■ Work instruction:
Each entry is to be repeated word for word, and the images are to be dropped.

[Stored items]
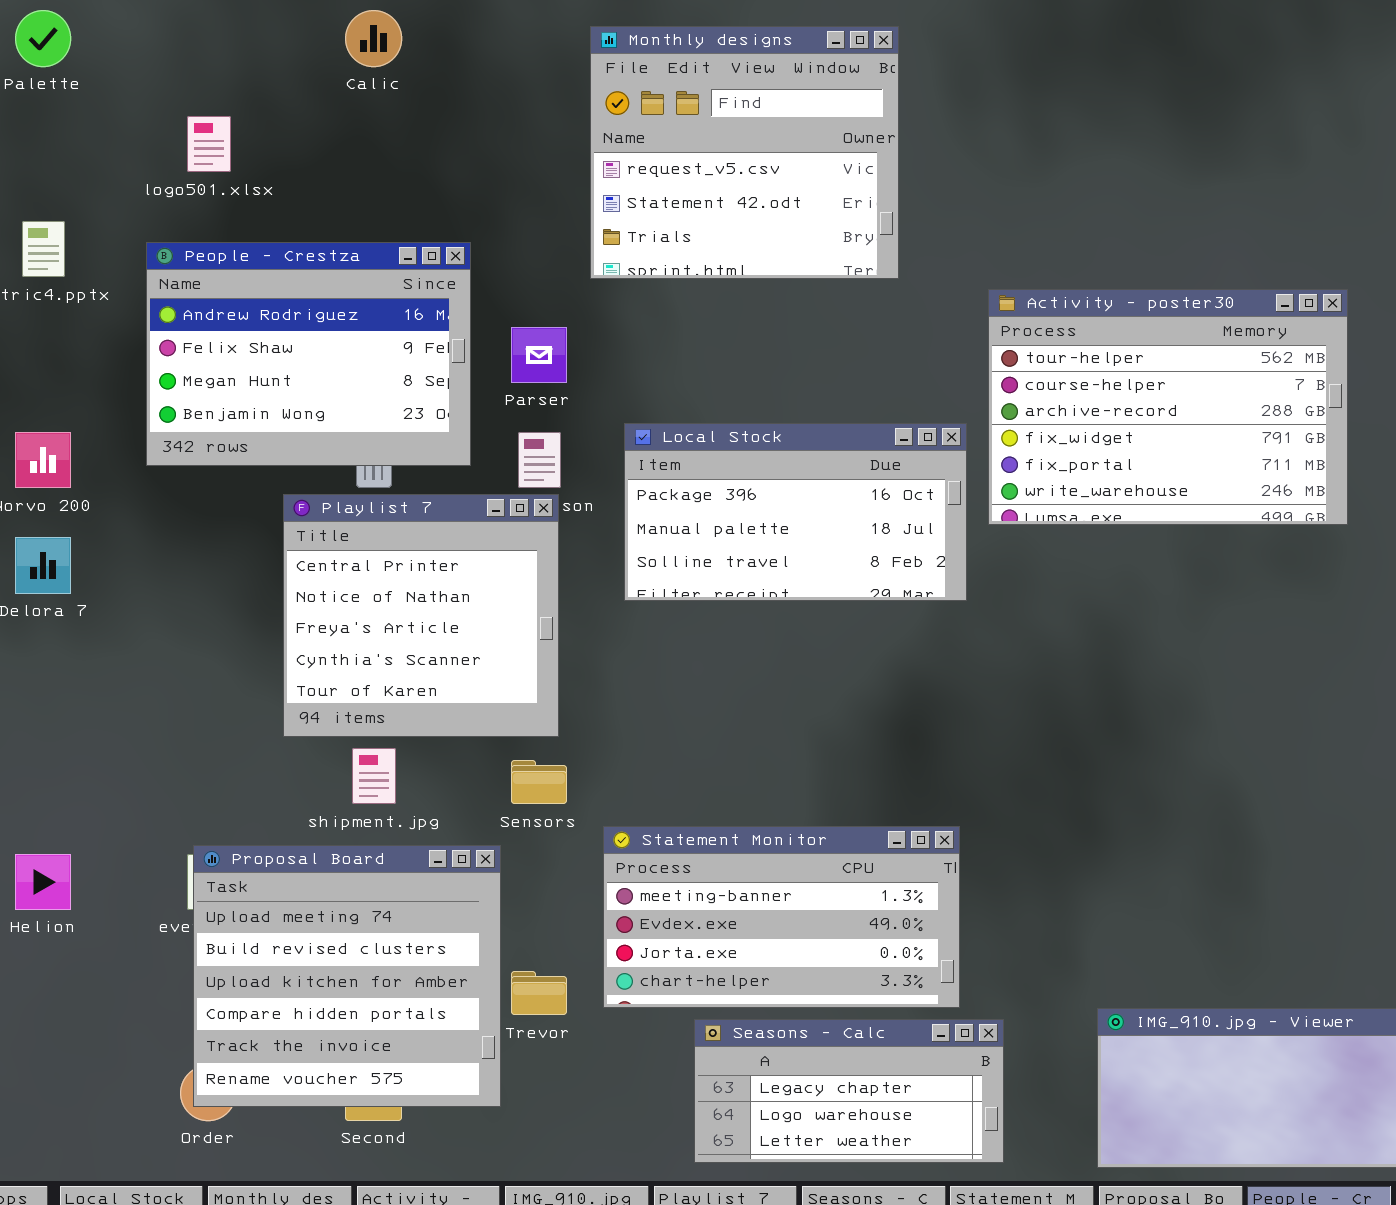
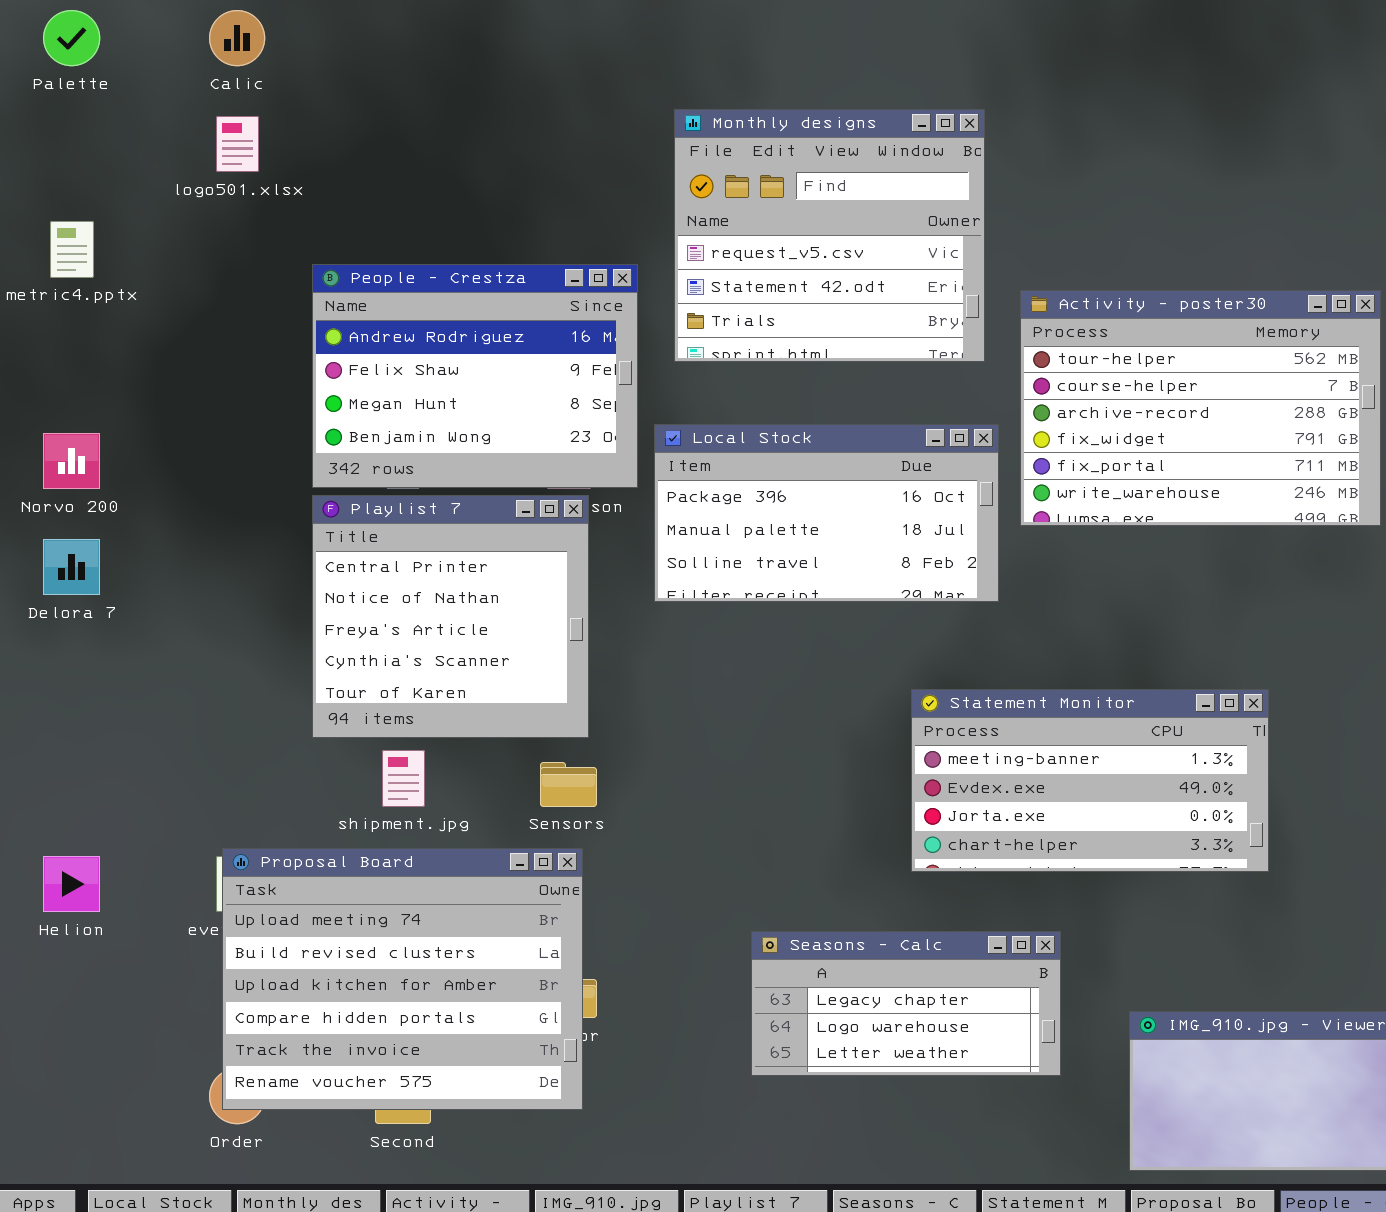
Calic: [345,10,402,67] -> [209,10,265,66], moved
Monthly designs: [590,26,899,279] -> [674,109,985,362], moved
People - Crestza: [146,242,471,466] -> [312,264,638,488], moved
Statement Monitor: [603,826,960,1008] -> [911,689,1269,872], moved
Proposal Board: [193,845,501,1107] -> [222,848,583,1110], resized
Seasons - Calc: [694,1019,1004,1163] -> [751,931,1061,1076], moved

■ Solved problem:
Calic: [345,10,402,67] -> [209,10,265,66], moved
Monthly designs: [590,26,899,279] -> [674,109,985,362], moved
People - Crestza: [146,242,471,466] -> [312,264,638,488], moved
Statement Monitor: [603,826,960,1008] -> [911,689,1269,872], moved
Proposal Board: [193,845,501,1107] -> [222,848,583,1110], resized
Seasons - Calc: [694,1019,1004,1163] -> [751,931,1061,1076], moved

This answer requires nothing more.